Only the lines containing "rectangle" should appear in the answer, copied from the listing below.

※ ※ ※

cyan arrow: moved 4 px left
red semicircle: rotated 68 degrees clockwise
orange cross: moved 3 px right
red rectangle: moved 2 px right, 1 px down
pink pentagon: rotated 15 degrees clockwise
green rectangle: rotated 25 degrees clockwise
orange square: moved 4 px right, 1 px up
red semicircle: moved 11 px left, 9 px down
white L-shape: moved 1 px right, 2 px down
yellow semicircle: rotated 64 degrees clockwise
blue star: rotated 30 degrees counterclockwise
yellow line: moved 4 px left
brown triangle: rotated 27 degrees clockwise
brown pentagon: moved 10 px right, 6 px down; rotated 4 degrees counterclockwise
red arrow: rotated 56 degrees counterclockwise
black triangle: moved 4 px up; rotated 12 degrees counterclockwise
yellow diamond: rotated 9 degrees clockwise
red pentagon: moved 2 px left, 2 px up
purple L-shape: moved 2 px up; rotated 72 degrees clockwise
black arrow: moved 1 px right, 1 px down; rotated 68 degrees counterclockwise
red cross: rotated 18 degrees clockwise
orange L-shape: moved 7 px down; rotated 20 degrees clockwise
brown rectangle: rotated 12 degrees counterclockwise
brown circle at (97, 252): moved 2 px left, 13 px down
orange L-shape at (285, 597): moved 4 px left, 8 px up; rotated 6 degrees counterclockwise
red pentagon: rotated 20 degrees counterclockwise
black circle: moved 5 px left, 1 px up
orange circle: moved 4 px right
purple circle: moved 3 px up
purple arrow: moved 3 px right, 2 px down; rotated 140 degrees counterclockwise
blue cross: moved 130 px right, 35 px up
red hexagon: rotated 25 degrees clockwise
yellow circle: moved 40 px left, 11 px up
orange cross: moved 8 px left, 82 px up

※ ※ ※

* _Output_
red rectangle: moved 2 px right, 1 px down
green rectangle: rotated 25 degrees clockwise
brown rectangle: rotated 12 degrees counterclockwise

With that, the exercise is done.